Start of RECORD EXTRACTS

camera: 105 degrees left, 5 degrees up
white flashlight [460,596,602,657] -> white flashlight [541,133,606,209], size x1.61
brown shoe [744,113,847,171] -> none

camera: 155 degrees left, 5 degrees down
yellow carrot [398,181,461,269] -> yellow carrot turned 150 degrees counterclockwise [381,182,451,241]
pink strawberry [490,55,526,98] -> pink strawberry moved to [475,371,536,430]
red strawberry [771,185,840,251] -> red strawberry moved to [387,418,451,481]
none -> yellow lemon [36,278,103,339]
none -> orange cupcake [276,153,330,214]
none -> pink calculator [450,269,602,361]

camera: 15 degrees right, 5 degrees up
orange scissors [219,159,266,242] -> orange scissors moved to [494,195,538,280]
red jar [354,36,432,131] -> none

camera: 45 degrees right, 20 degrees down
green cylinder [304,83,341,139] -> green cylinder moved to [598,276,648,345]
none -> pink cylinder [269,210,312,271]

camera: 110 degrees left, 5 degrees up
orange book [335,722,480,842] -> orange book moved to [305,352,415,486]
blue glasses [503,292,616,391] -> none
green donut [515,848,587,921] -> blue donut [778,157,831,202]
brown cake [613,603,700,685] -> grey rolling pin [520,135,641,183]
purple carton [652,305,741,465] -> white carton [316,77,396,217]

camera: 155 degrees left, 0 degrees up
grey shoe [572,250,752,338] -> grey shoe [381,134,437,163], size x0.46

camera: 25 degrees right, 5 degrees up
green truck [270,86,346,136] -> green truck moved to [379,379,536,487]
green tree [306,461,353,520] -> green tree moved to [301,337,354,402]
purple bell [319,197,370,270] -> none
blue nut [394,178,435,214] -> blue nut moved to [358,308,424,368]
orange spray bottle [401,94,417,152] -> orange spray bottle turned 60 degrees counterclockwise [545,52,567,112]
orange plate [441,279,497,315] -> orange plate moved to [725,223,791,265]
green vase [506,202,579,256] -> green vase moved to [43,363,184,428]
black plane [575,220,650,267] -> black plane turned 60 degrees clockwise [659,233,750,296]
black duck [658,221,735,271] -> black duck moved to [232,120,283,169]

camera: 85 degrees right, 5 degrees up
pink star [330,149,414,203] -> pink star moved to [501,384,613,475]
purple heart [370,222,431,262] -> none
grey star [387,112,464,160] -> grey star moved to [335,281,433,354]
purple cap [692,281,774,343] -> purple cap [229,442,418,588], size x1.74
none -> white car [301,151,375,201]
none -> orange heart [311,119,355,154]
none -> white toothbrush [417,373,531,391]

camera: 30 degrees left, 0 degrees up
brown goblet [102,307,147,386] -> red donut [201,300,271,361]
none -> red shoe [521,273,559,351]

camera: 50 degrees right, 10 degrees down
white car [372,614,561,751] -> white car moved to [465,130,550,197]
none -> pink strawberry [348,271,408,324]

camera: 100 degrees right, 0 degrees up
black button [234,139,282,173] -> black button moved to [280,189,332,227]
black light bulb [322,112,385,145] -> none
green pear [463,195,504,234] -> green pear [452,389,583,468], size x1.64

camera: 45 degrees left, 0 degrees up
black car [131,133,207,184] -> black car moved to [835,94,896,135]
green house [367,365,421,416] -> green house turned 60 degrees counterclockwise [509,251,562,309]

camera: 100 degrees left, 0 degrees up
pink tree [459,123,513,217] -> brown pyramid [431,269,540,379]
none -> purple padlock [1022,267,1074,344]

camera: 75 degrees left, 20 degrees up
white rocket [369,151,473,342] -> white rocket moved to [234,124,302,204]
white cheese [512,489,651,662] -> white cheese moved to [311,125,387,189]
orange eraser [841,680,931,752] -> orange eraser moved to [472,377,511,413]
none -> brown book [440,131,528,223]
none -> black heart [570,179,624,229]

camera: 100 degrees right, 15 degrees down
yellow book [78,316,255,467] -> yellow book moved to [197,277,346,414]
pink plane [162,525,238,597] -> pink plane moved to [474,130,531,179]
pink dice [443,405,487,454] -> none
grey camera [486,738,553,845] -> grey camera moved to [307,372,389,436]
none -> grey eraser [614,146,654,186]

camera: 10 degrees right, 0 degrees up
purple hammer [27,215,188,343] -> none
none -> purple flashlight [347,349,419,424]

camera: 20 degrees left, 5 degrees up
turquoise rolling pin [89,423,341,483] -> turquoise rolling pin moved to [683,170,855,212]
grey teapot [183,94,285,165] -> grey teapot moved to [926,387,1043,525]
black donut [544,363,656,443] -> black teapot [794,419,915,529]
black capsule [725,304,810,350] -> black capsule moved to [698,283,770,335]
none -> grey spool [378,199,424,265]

End of RECORD EXTRACTS

» REQUEST:
Only lines with the string "cylinder" are wanted; please find each one in the listing and copy it.

» EXERCISE RESPONSE:
green cylinder [304,83,341,139] -> green cylinder moved to [598,276,648,345]
none -> pink cylinder [269,210,312,271]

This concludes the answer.